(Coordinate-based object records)
------------------------------------------------------------------------

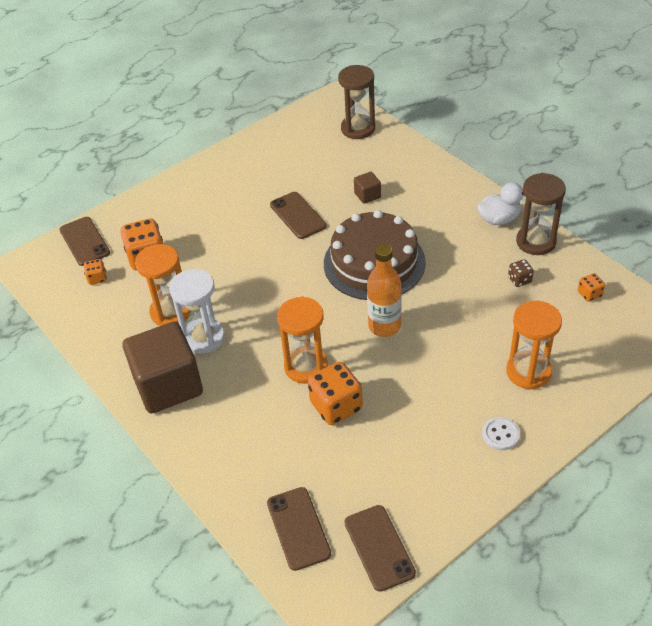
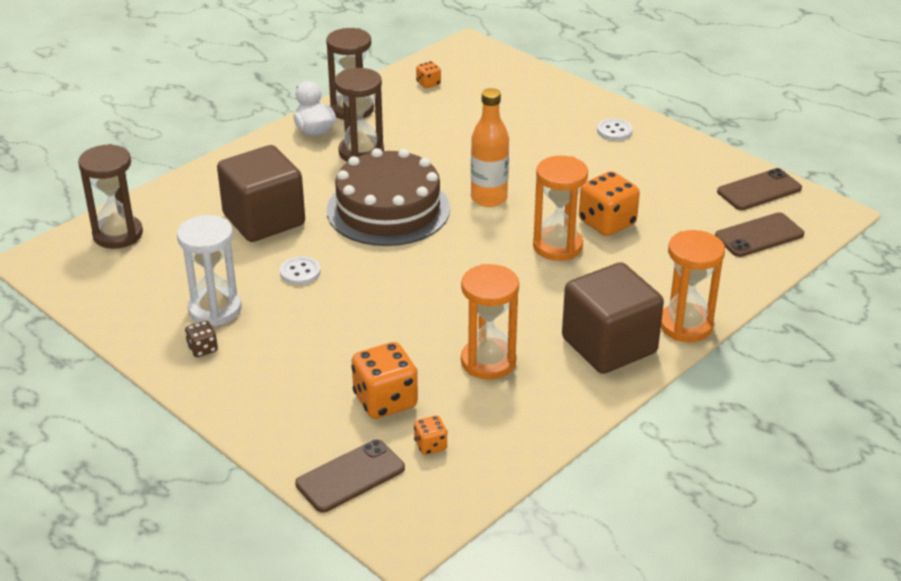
camera: 100 degrees left, 10 degrees down
(204, 338) = (528, 327): white hourglass -> white hourglass (215, 309)
(298, 215) = (300, 272): brown phone -> white button
(367, 195) = (264, 220): brown cube -> brown cube, size x2.35
(462, 247) = (361, 152): none -> brown hourglass
(519, 280) = (411, 119): brown dice -> brown dice (202, 349)
(528, 372) = (535, 116): orange hourglass -> orange hourglass (686, 325)

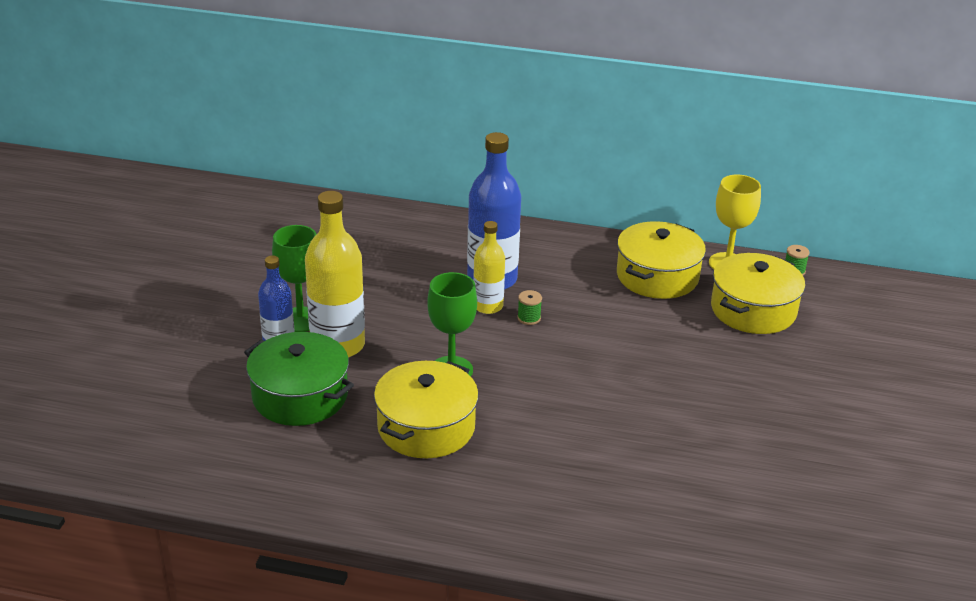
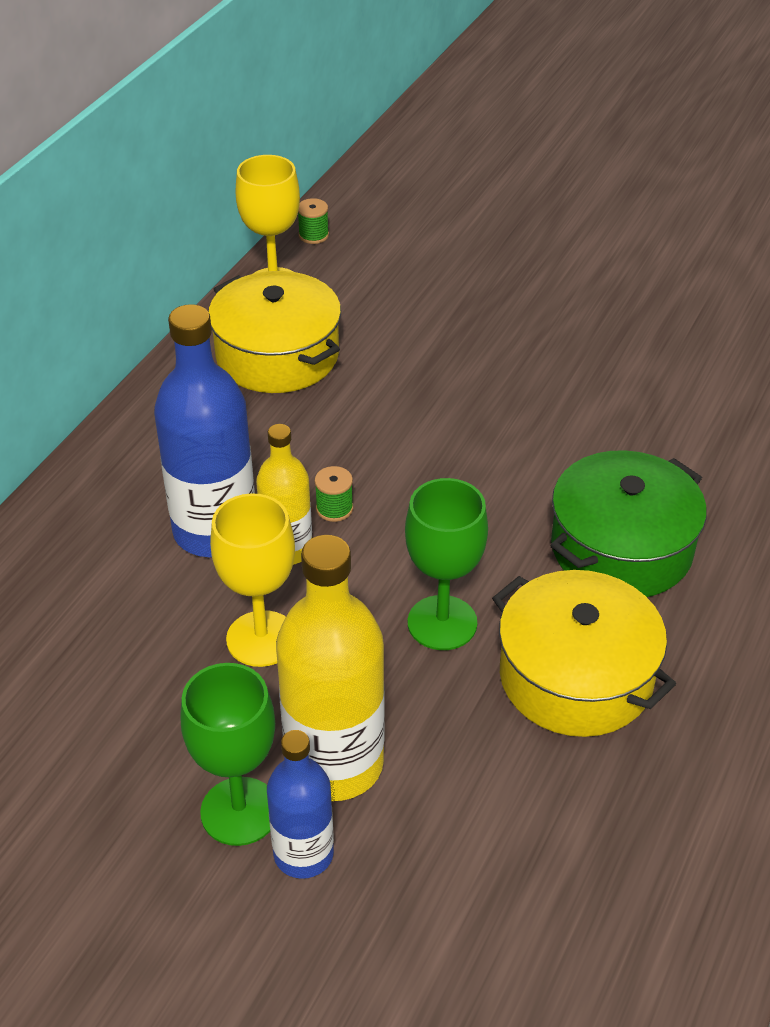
camera: 75 degrees left, 10 degrees up
(300, 396) = (466, 837): green pot -> green pot (621, 548)
(417, 308) = (261, 639): none -> yellow goblet
(753, 310) = (387, 291): yellow pot -> none

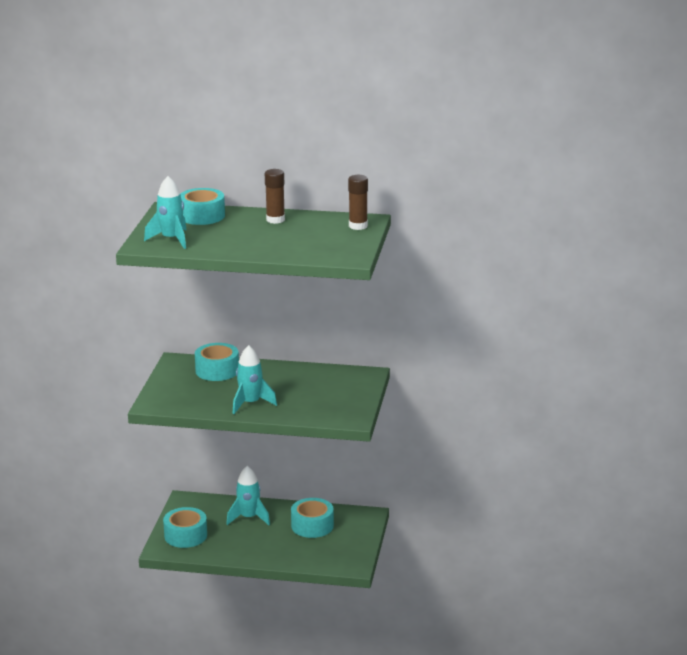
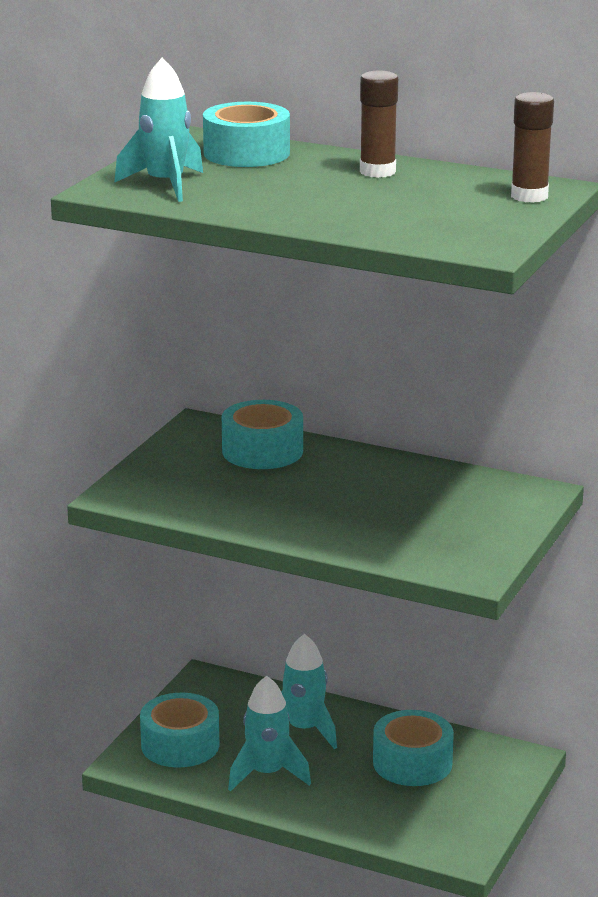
camera: 15 degrees right, 0 degrees up
(250, 403) = (294, 517): turquoise rocket -> turquoise rocket (267, 774)

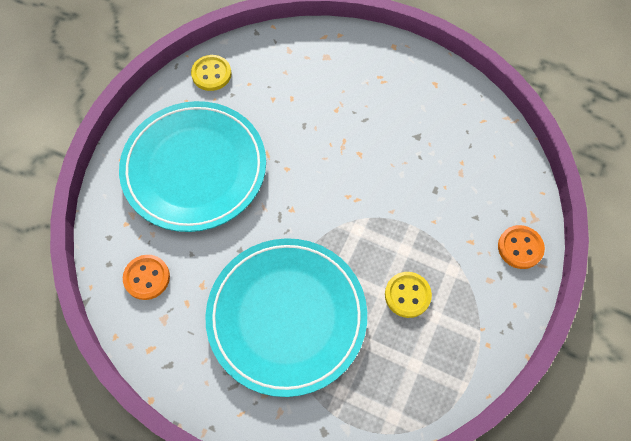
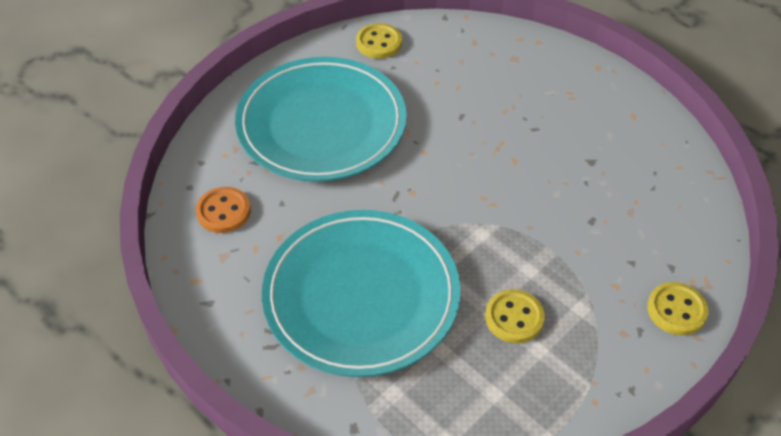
camera: 20 degrees right, 15 degrees down
(520, 248) = (676, 310): orange button -> yellow button

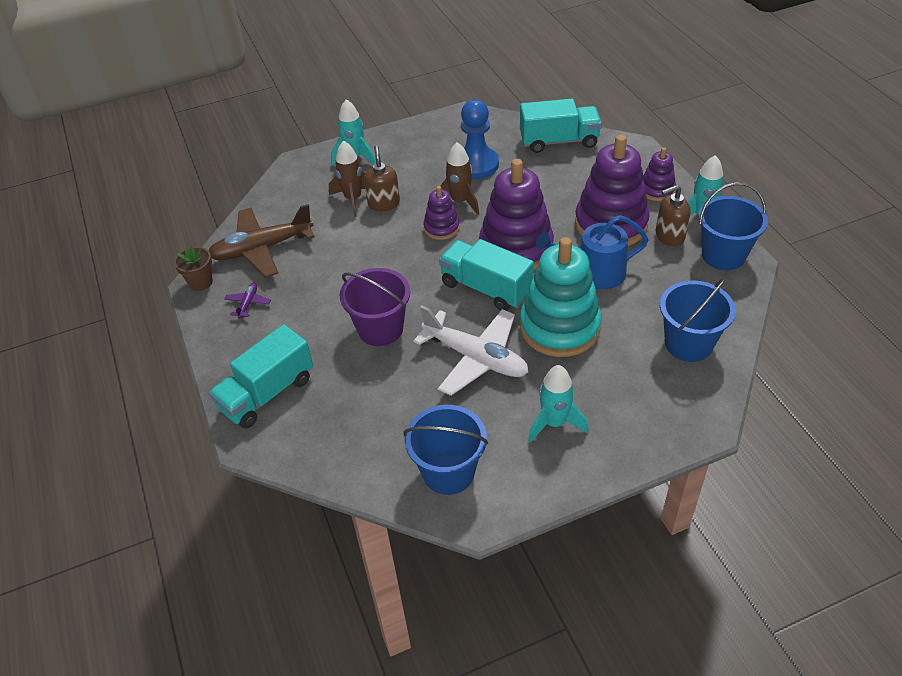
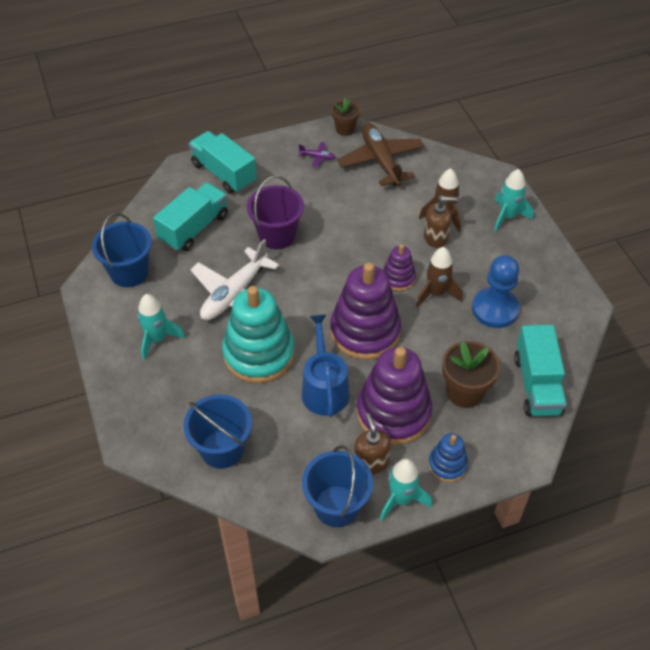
camera: 90 degrees right, 5 degrees up
(486, 288) = (314, 306): turquoise truck -> turquoise truck (194, 228)
(576, 181) = (464, 392): none -> brown flower pot
(657, 190) = (447, 465): purple stacking toy -> blue stacking toy

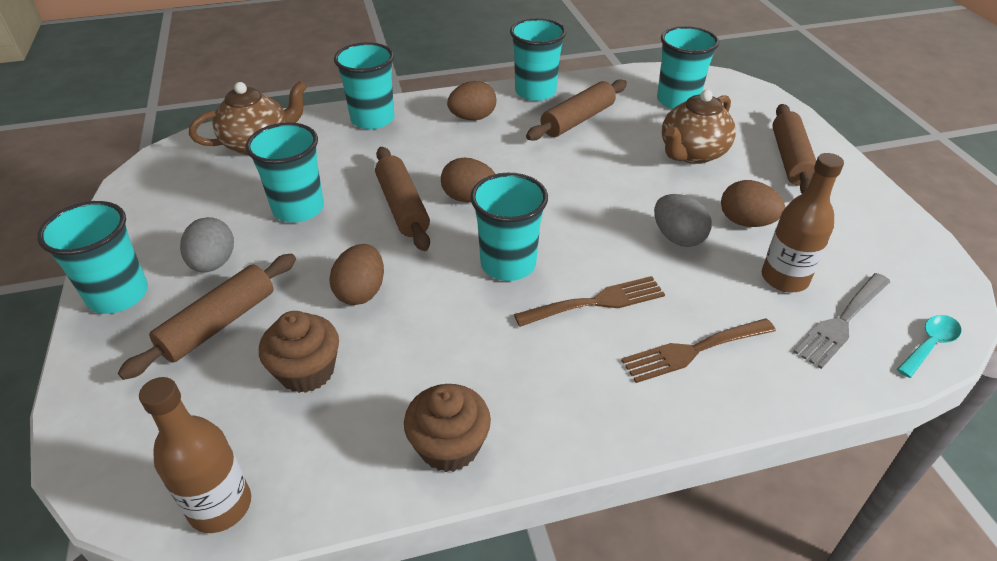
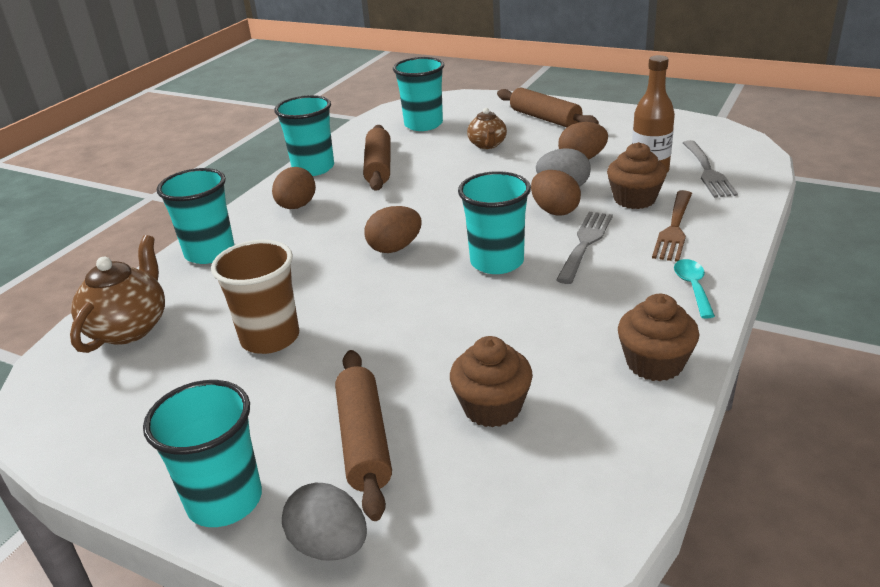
camera: 45 degrees left, 10 degrees down
(213, 263) = (271, 417): grey egg -> grey egg (330, 545)
(220, 506) = (597, 513): brown bottle -> none
(298, 209) = (270, 338): turquoise cup -> brown cup
(361, 292) = (433, 343): brown egg -> brown egg (555, 211)
(402, 207) = (356, 283): brown rolling pin -> none
(596, 302) = (585, 243): brown fork -> grey fork
(692, 153) = (487, 145): brown teapot -> brown teapot, size x0.63
(715, 295) = (634, 199): none -> brown cupcake
(929, 344) = (755, 156): turquoise spoon -> turquoise spoon (693, 287)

------------------------------------------------------------------------

- **Exercise instructions**
Skipping all images, print the data above a second time exactly.

- **Solution for this problem**
camera: 100 degrees left, 10 degrees down
(204, 338) = (528, 327): white hourglass -> white hourglass (215, 309)
(298, 215) = (300, 272): brown phone -> white button
(367, 195) = (264, 220): brown cube -> brown cube, size x2.35
(462, 247) = (361, 152): none -> brown hourglass
(519, 280) = (411, 119): brown dice -> brown dice (202, 349)
(528, 372) = (535, 116): orange hourglass -> orange hourglass (686, 325)

camera: 75 degrees left, 10 degrees up
(300, 396) = (466, 837): green pot -> green pot (621, 548)
(417, 308) = (261, 639): none -> yellow goblet
(753, 310) = (387, 291): yellow pot -> none

camera: 15 degrees right, 0 degrees up
(250, 403) = (294, 517): turquoise rocket -> turquoise rocket (267, 774)

camera: 20 degrees right, 15 degrees down
(520, 248) = (676, 310): orange button -> yellow button

camera: 90 degrees right, 5 degrees up
(486, 288) = (314, 306): turquoise truck -> turquoise truck (194, 228)
(576, 181) = (464, 392): none -> brown flower pot
(657, 190) = (447, 465): purple stacking toy -> blue stacking toy

camera: 45 degrees left, 10 degrees down
(213, 263) = (271, 417): grey egg -> grey egg (330, 545)
(220, 506) = (597, 513): brown bottle -> none
(298, 209) = (270, 338): turquoise cup -> brown cup
(361, 292) = (433, 343): brown egg -> brown egg (555, 211)
(402, 207) = (356, 283): brown rolling pin -> none
(596, 302) = (585, 243): brown fork -> grey fork
(692, 153) = (487, 145): brown teapot -> brown teapot, size x0.63
(715, 295) = (634, 199): none -> brown cupcake
(929, 344) = (755, 156): turquoise spoon -> turquoise spoon (693, 287)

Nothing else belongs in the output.